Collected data
□ □ □ □ □ □ □
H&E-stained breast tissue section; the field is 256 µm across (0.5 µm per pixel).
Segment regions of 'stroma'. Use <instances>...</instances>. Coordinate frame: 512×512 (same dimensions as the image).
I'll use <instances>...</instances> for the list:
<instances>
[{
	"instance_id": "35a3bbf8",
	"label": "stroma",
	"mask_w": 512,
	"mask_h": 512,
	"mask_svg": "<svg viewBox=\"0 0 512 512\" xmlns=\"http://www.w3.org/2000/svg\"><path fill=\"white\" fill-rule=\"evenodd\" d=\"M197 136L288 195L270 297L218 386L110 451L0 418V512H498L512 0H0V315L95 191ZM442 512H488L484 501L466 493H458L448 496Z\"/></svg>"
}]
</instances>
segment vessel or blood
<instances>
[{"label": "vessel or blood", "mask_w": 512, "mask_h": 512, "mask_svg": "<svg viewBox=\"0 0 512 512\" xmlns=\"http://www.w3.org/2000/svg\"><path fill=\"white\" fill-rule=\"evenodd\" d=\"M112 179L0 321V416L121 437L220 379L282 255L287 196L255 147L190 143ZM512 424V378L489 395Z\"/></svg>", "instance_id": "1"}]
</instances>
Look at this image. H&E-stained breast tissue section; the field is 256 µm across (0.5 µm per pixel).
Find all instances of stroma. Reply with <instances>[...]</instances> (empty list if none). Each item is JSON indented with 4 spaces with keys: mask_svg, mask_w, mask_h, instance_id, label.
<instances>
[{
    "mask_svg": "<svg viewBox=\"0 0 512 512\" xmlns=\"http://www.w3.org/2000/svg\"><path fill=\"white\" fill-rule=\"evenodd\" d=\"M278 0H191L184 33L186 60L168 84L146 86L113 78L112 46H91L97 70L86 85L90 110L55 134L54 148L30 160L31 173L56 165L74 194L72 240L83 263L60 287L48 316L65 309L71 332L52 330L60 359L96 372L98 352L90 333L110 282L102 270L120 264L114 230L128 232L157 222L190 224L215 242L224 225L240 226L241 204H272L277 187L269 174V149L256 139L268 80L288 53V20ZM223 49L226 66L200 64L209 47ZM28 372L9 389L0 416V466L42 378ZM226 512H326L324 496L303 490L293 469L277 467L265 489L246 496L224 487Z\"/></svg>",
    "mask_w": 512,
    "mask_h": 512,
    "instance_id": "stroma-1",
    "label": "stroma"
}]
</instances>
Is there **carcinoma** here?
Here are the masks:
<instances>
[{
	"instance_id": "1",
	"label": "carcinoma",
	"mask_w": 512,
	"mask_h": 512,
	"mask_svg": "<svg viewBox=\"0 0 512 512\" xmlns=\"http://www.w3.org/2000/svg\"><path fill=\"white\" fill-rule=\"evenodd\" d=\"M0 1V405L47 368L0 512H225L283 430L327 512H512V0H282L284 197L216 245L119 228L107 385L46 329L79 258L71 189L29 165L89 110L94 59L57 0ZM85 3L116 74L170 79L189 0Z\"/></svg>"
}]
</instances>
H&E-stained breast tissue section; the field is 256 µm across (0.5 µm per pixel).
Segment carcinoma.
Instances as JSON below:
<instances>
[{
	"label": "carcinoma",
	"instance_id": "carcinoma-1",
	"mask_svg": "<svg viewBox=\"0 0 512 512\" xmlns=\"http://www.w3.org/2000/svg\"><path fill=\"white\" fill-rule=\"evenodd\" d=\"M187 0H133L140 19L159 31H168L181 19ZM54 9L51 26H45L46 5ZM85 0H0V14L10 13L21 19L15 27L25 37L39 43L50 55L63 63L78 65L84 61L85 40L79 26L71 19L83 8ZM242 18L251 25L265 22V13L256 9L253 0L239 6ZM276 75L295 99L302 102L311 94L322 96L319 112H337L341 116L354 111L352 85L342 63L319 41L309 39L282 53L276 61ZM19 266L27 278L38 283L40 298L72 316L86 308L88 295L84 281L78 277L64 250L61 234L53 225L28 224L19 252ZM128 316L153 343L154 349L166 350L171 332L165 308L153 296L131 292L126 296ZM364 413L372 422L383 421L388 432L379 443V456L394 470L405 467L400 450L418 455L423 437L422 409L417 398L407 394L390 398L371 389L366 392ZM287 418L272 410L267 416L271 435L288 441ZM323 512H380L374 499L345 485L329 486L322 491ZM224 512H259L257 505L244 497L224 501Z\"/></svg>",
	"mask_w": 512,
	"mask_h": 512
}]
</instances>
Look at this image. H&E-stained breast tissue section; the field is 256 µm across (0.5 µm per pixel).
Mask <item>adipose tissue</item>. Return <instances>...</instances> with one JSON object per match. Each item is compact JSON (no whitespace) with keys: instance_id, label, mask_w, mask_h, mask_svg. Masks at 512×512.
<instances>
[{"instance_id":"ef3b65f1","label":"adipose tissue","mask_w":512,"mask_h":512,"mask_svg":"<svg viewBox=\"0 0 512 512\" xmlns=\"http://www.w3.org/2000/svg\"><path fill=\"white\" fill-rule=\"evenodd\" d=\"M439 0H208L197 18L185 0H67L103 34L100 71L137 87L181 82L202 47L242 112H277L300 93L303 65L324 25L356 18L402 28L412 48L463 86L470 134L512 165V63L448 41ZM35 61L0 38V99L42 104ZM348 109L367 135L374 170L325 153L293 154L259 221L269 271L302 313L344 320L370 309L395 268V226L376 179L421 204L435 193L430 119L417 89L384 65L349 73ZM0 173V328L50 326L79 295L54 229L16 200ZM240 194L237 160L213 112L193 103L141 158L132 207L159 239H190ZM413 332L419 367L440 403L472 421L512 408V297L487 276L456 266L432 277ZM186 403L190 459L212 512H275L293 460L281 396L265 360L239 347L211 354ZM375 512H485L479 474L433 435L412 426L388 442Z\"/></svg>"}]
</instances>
□ □ □ □ □ □ □
Return the whole listing exactly, with every line included.

H&E-stained breast tissue section; the field is 256 µm across (0.5 µm per pixel).
Segment regions of 'stroma'. Use <instances>...</instances>. Coordinate frame: 512×512 (same dimensions as the image).
I'll use <instances>...</instances> for the list:
<instances>
[{
	"instance_id": "35a3bbf8",
	"label": "stroma",
	"mask_w": 512,
	"mask_h": 512,
	"mask_svg": "<svg viewBox=\"0 0 512 512\" xmlns=\"http://www.w3.org/2000/svg\"><path fill=\"white\" fill-rule=\"evenodd\" d=\"M197 136L288 195L270 297L218 386L110 451L0 418V512H498L512 0H0V315L95 191ZM442 512H488L484 501L466 493H458L448 496Z\"/></svg>"
}]
</instances>
segment vessel or blood
<instances>
[{"label": "vessel or blood", "mask_w": 512, "mask_h": 512, "mask_svg": "<svg viewBox=\"0 0 512 512\" xmlns=\"http://www.w3.org/2000/svg\"><path fill=\"white\" fill-rule=\"evenodd\" d=\"M112 179L0 321V416L121 437L220 379L282 255L287 196L255 147L190 143ZM512 424V378L489 395Z\"/></svg>", "instance_id": "1"}]
</instances>
Look at this image. H&E-stained breast tissue section; the field is 256 µm across (0.5 µm per pixel).
Find all instances of stroma. Reply with <instances>[...]</instances> (empty list if none). Each item is JSON indented with 4 spaces with keys: mask_svg, mask_w, mask_h, instance_id, label.
<instances>
[{
    "mask_svg": "<svg viewBox=\"0 0 512 512\" xmlns=\"http://www.w3.org/2000/svg\"><path fill=\"white\" fill-rule=\"evenodd\" d=\"M278 0H191L184 33L186 60L168 84L146 86L113 78L112 46H91L97 70L86 85L90 110L55 134L54 148L30 160L31 173L56 165L74 194L72 240L83 263L60 287L48 316L65 309L71 332L52 330L60 359L96 372L98 352L90 333L110 282L102 270L120 264L114 230L128 232L157 222L190 224L215 242L224 225L240 226L241 204H272L277 187L269 174V149L256 139L268 80L288 53V20ZM223 49L226 66L200 64L209 47ZM28 372L9 389L0 416V466L42 378ZM226 512H326L324 496L303 490L293 469L277 467L265 489L246 496L224 487Z\"/></svg>",
    "mask_w": 512,
    "mask_h": 512,
    "instance_id": "stroma-1",
    "label": "stroma"
}]
</instances>
Is there **carcinoma** here?
Here are the masks:
<instances>
[{
	"instance_id": "1",
	"label": "carcinoma",
	"mask_w": 512,
	"mask_h": 512,
	"mask_svg": "<svg viewBox=\"0 0 512 512\" xmlns=\"http://www.w3.org/2000/svg\"><path fill=\"white\" fill-rule=\"evenodd\" d=\"M0 1V405L47 368L0 512H225L283 430L327 512H512V0H282L284 197L216 245L119 228L107 385L46 329L79 258L71 189L29 165L89 110L94 59L57 0ZM85 3L116 74L170 79L189 0Z\"/></svg>"
}]
</instances>
H&E-stained breast tissue section; the field is 256 µm across (0.5 µm per pixel).
Segment carcinoma.
Instances as JSON below:
<instances>
[{
	"label": "carcinoma",
	"instance_id": "carcinoma-1",
	"mask_svg": "<svg viewBox=\"0 0 512 512\" xmlns=\"http://www.w3.org/2000/svg\"><path fill=\"white\" fill-rule=\"evenodd\" d=\"M187 0H133L140 19L159 31H168L181 19ZM54 9L51 26H45L46 5ZM85 0H0V14L10 13L21 19L15 27L25 37L39 43L50 55L63 63L78 65L84 61L85 40L79 26L71 19L83 8ZM242 18L251 25L265 22V13L256 9L253 0L239 6ZM276 75L295 99L302 102L311 94L322 96L319 112H337L341 116L354 111L352 85L342 63L319 41L309 39L282 53L276 61ZM19 266L27 278L38 283L40 298L72 316L86 308L88 295L84 281L78 277L64 250L61 234L53 225L28 224L19 252ZM128 316L153 343L154 349L166 350L171 332L165 308L153 296L131 292L126 296ZM364 413L372 422L383 421L388 432L379 443V456L394 470L405 467L400 450L418 455L423 437L422 409L417 398L407 394L390 398L371 389L366 392ZM287 418L272 410L267 416L271 435L288 441ZM323 512H380L374 499L345 485L329 486L322 491ZM224 512H259L257 505L244 497L224 501Z\"/></svg>",
	"mask_w": 512,
	"mask_h": 512
}]
</instances>
Look at this image. H&E-stained breast tissue section; the field is 256 µm across (0.5 µm per pixel).
Mask <item>adipose tissue</item>. Return <instances>...</instances> with one JSON object per match. Each item is compact JSON (no whitespace) with keys: instance_id, label, mask_w, mask_h, mask_svg. Masks at 512×512.
<instances>
[{"instance_id":"ef3b65f1","label":"adipose tissue","mask_w":512,"mask_h":512,"mask_svg":"<svg viewBox=\"0 0 512 512\" xmlns=\"http://www.w3.org/2000/svg\"><path fill=\"white\" fill-rule=\"evenodd\" d=\"M439 0H208L197 18L185 0H67L103 34L100 71L137 87L181 82L202 47L242 112H277L300 93L303 65L324 25L356 18L402 28L412 48L463 86L470 134L512 165V63L448 41ZM35 61L0 38V99L42 104ZM348 109L367 135L374 170L325 153L293 154L259 221L269 271L302 313L344 320L370 309L395 268V226L376 179L421 204L435 193L430 119L417 89L384 65L349 73ZM0 173V328L50 326L79 295L54 229L16 200ZM240 194L237 160L213 112L193 103L141 158L132 207L159 239H190ZM413 332L419 367L440 403L472 421L512 408V297L487 276L456 266L432 277ZM186 403L190 459L212 512H275L293 460L281 396L265 360L239 347L211 354ZM375 512H485L479 474L433 435L412 426L388 442Z\"/></svg>"}]
</instances>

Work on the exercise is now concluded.